YOUR INSTRUCTIONS: Search the material below for the word "flashlight" and copy every line in which it occurs.

MATERIAL FOR THE TASK:

————————

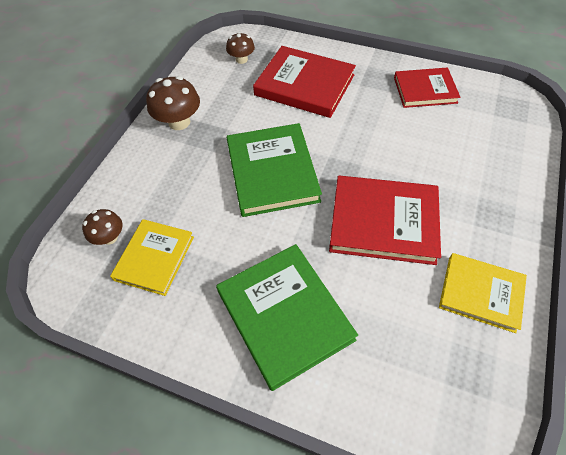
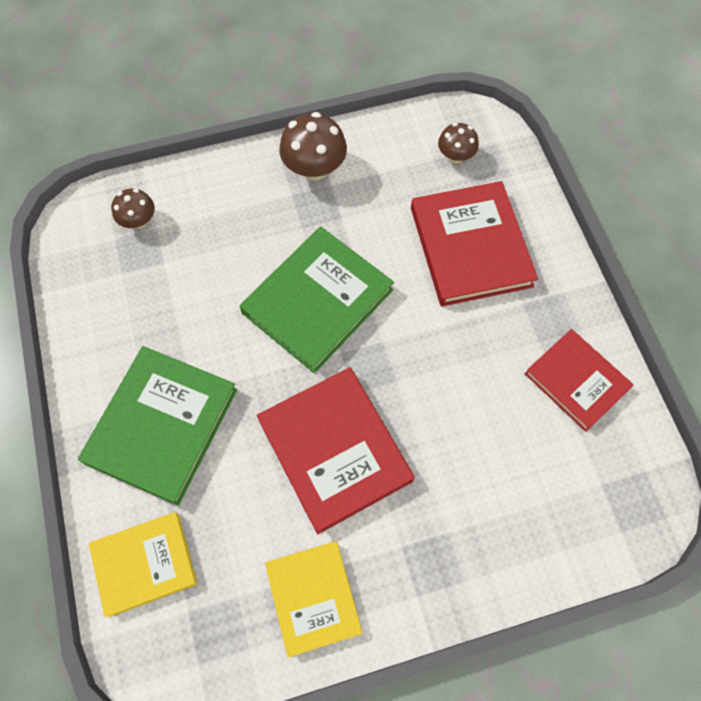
camera: 50 degrees right, 10 degrees up
(154, 258) = (144, 274): yellow book -> yellow book (144, 564)

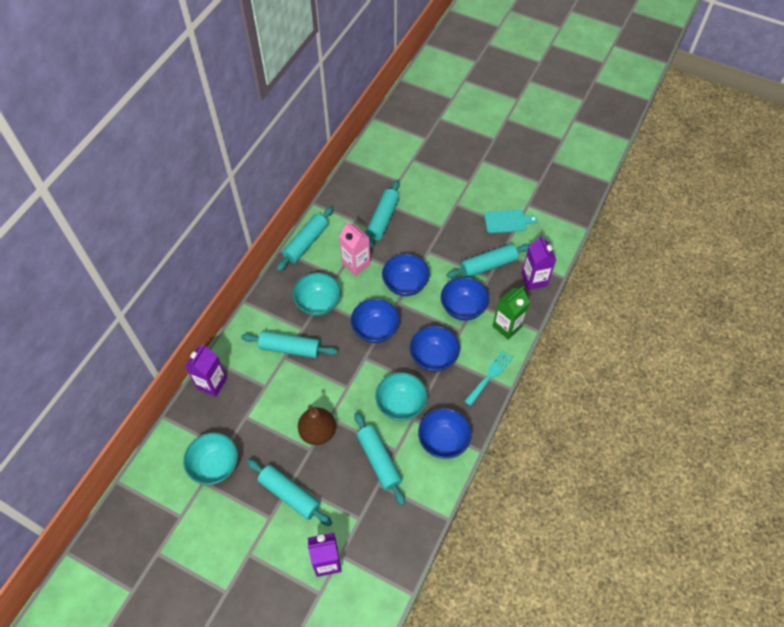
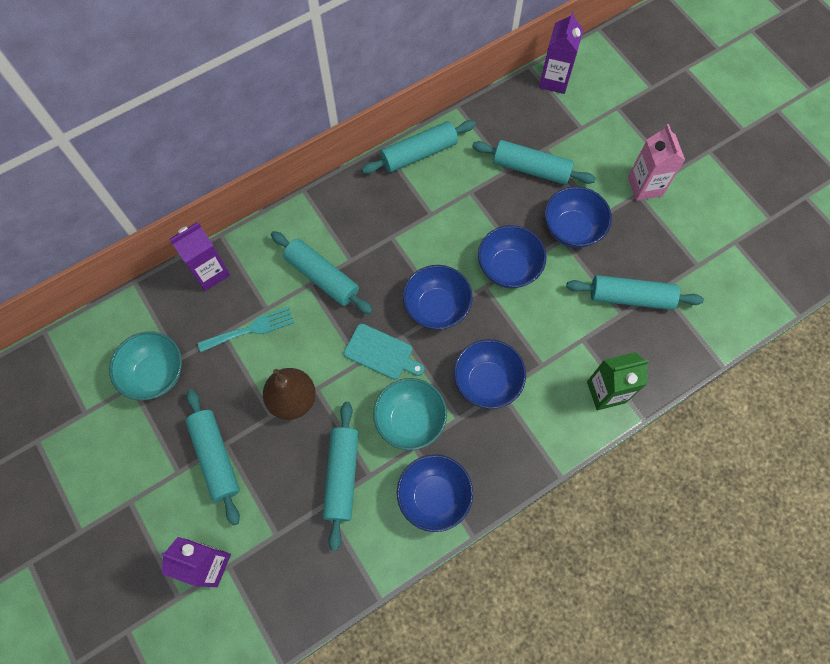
camera: 30 degrees right, 10 degrees up
(318, 303) = (388, 237): turquoise bowl -> none
(356, 264) = (463, 210): pink carton -> pink carton (645, 186)
(383, 219) = (531, 168): turquoise rolling pin -> turquoise rolling pin turned 60 degrees clockwise
(463, 308) = (563, 337): blue bowl -> blue bowl (572, 229)
(490, 375) = (544, 445): turquoise fork -> turquoise fork (251, 329)
(507, 221) = (692, 251): turquoise cutting board -> turquoise cutting board (381, 353)
(534, 279) = (681, 348): purple carton -> purple carton (554, 80)

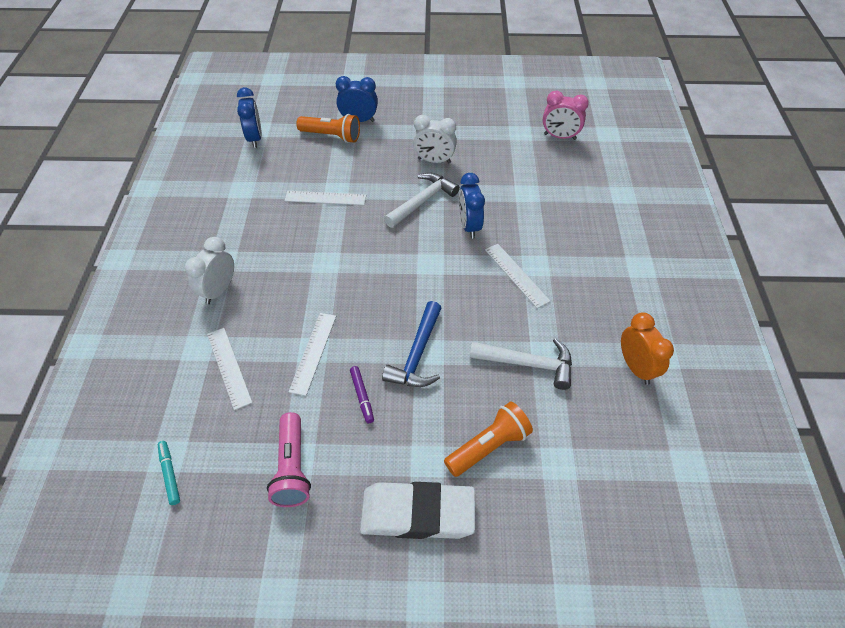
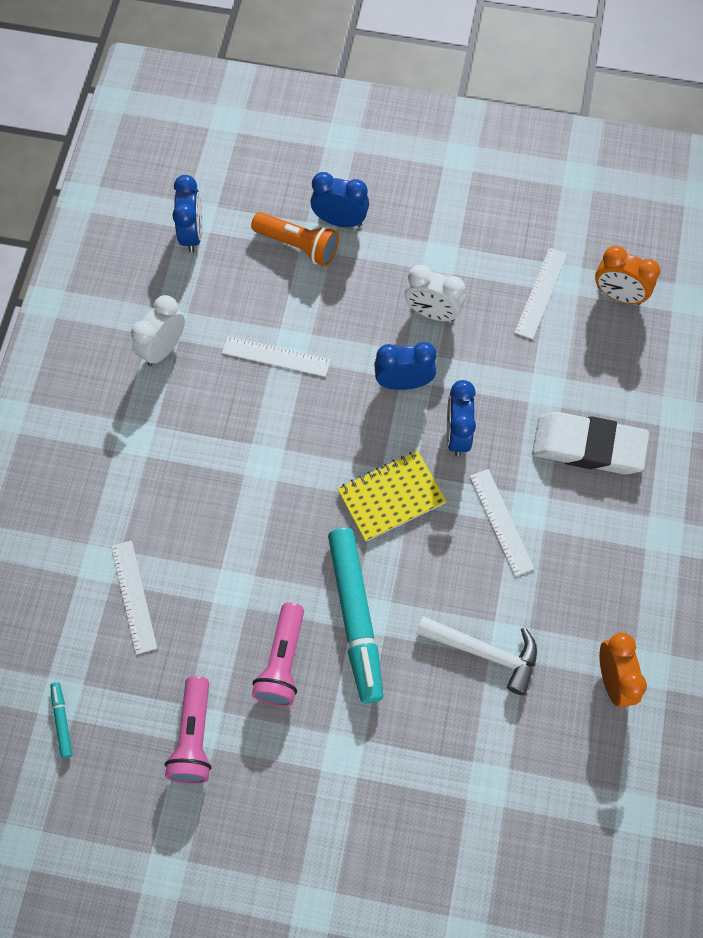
camera: 10 degrees right, 15 degrees up
(219, 290) = (128, 484): white clock -> white clock (163, 349)
(313, 352) = (233, 593): white ruler -> white ruler (540, 293)
(362, 396) = (282, 662): purple marker -> pink flashlight
(417, 354) = (355, 617): blue hammer -> turquoise marker
(417, 513) = (321, 814): white eraser -> white eraser (588, 446)
(422, 201) = (403, 382): white hammer -> blue clock
(428, 271) = (391, 497): none -> yellow notebook
(489, 446) = (415, 750): orange flashlight -> none
(560, 137) = (618, 295): pink clock -> orange clock

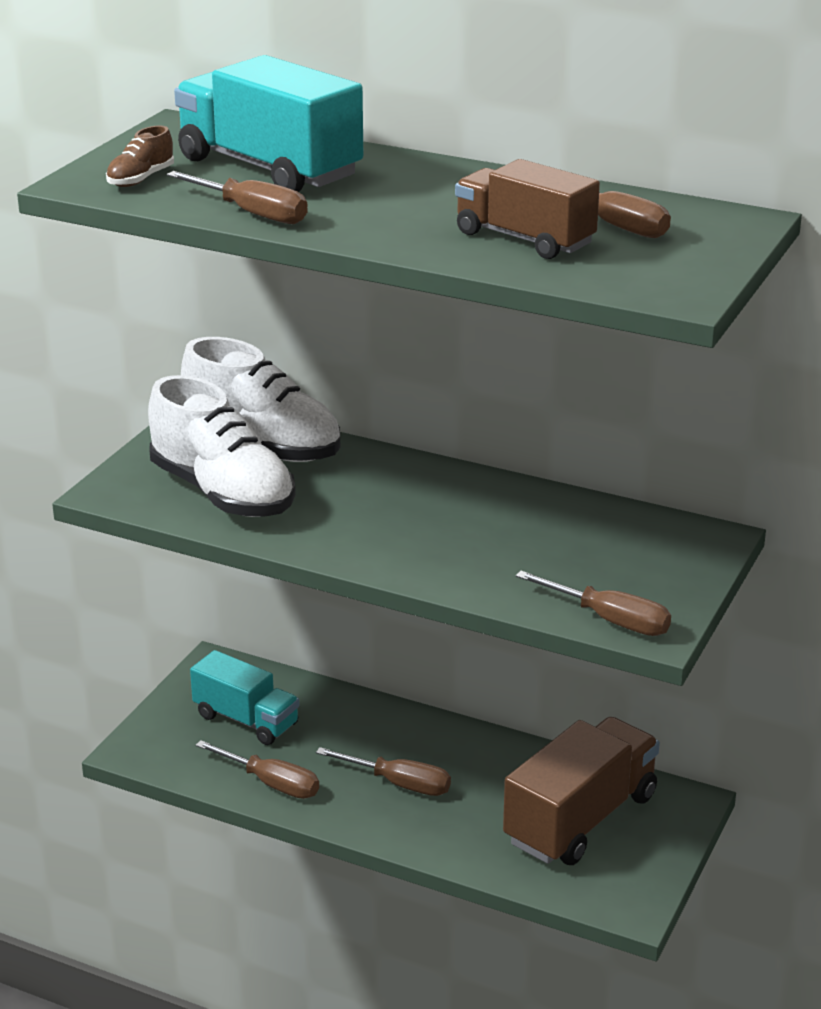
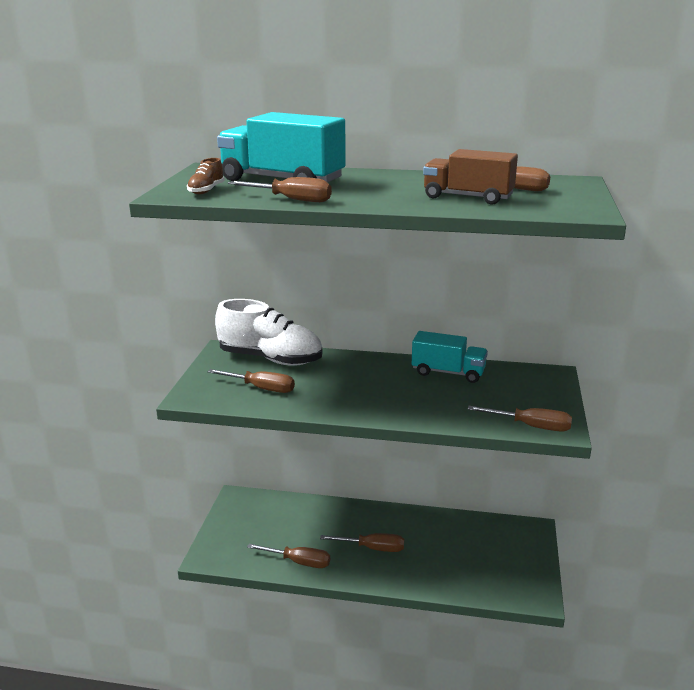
camera: 15 degrees left, 5 degrees down
(222, 493) = (261, 388): white shoe -> brown screwdriver
(246, 720) = (268, 526): turquoise truck -> turquoise truck (448, 372)
(580, 819) = (482, 550): brown truck -> none

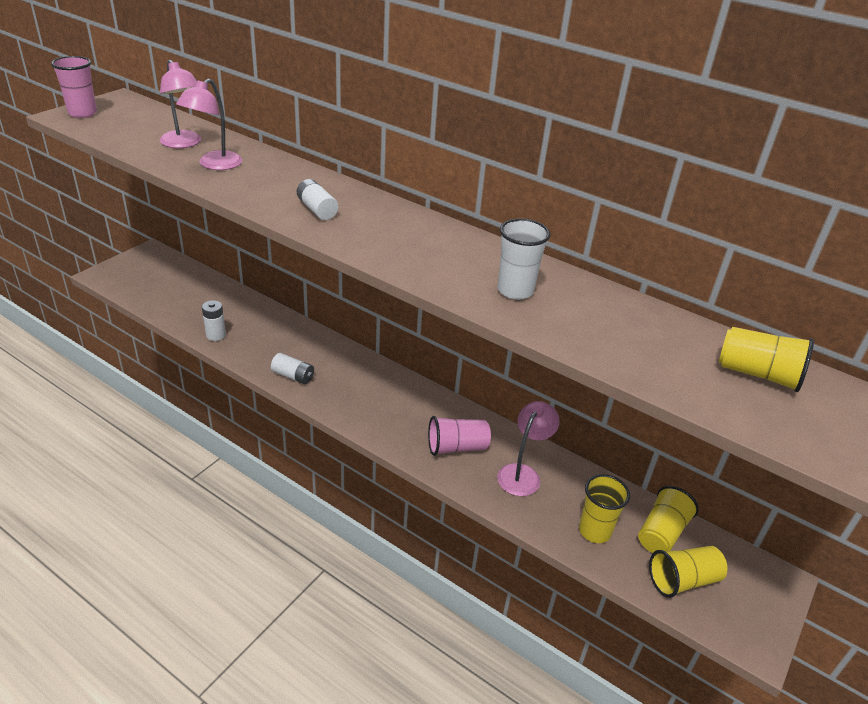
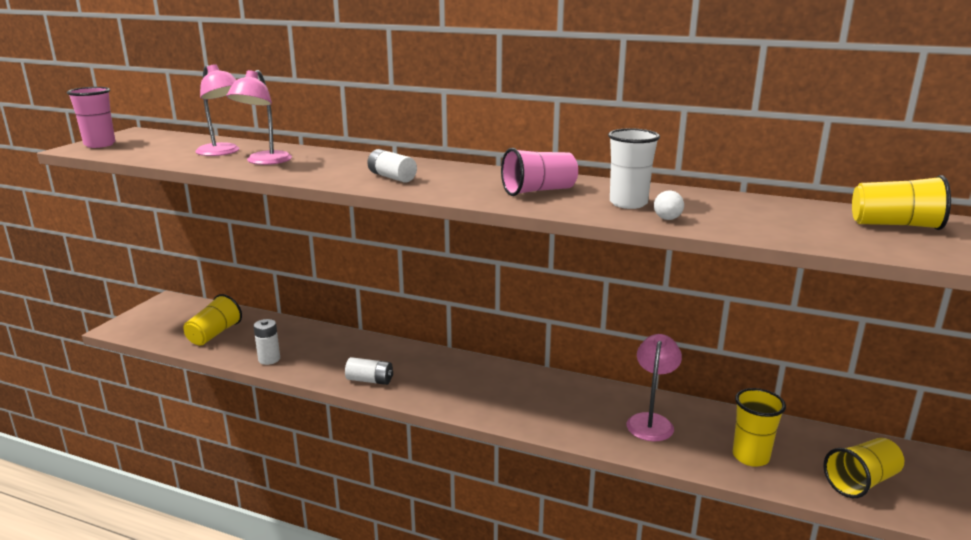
camera: 10 degrees left, 15 degrees down
(456, 447) = (572, 411): pink cup -> pink cup (538, 191)
(537, 321) = (667, 219): none -> white ball
(661, 533) = (814, 445): yellow cup -> yellow cup (214, 334)

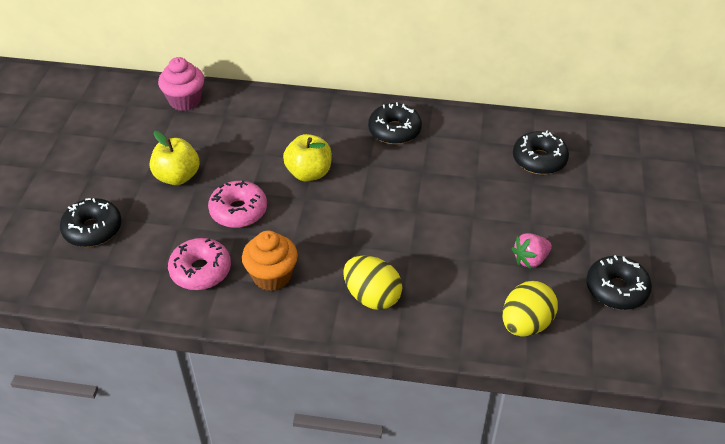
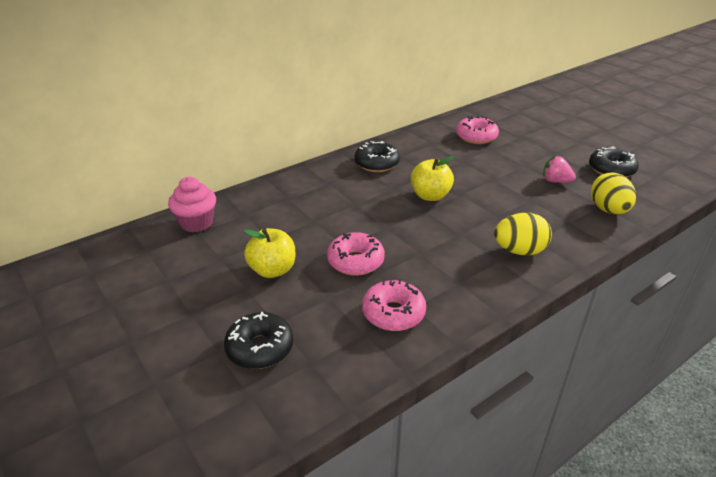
camera: 45 degrees left, 10 degrees down
(272, 276) = (445, 282): orange cupcake -> none
(309, 173) = (364, 213): yellow apple -> yellow apple (430, 196)
(530, 259) = (555, 181): pink strawberry -> pink strawberry turned 105 degrees clockwise
(539, 160) = (476, 137): black donut -> pink donut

————————

EXERCISE RESULT:
(362, 396) = (282, 662): purple marker -> pink flashlight
(489, 446) = (415, 750): orange flashlight -> none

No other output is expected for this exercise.